> _WHAT THE TASK REQUIRES_
The pictures are to be left out when the listing below is reproduced word for word.

> _DATA PROVIDED_
-- Opening Marker --
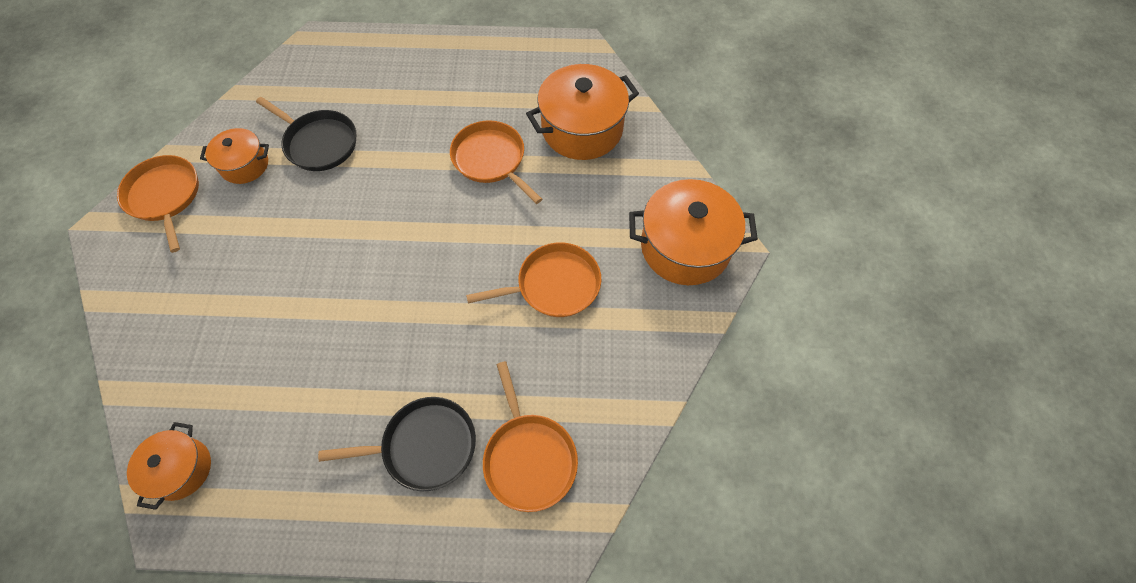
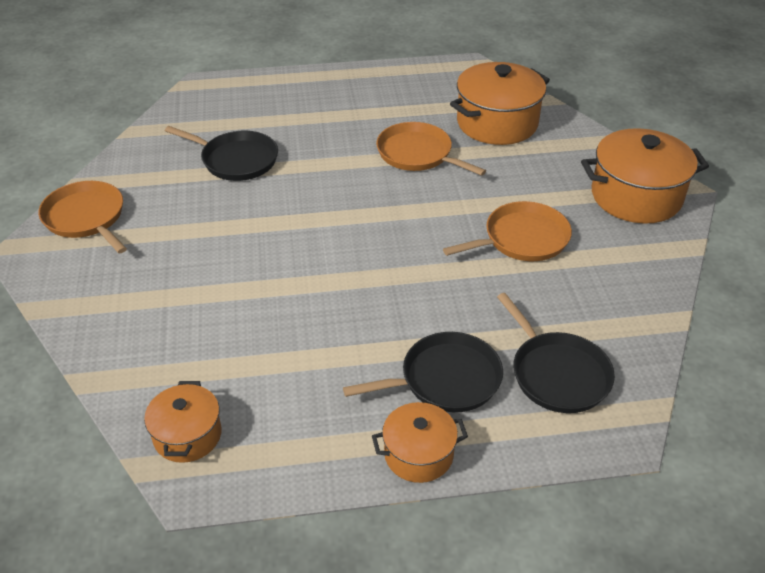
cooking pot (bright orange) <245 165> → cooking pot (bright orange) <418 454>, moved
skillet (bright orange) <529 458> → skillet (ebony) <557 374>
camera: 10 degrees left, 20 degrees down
-- Closing Marker --
> _YOUR SOLUTION_
cooking pot (bright orange) <245 165> → cooking pot (bright orange) <418 454>, moved
skillet (bright orange) <529 458> → skillet (ebony) <557 374>
camera: 10 degrees left, 20 degrees down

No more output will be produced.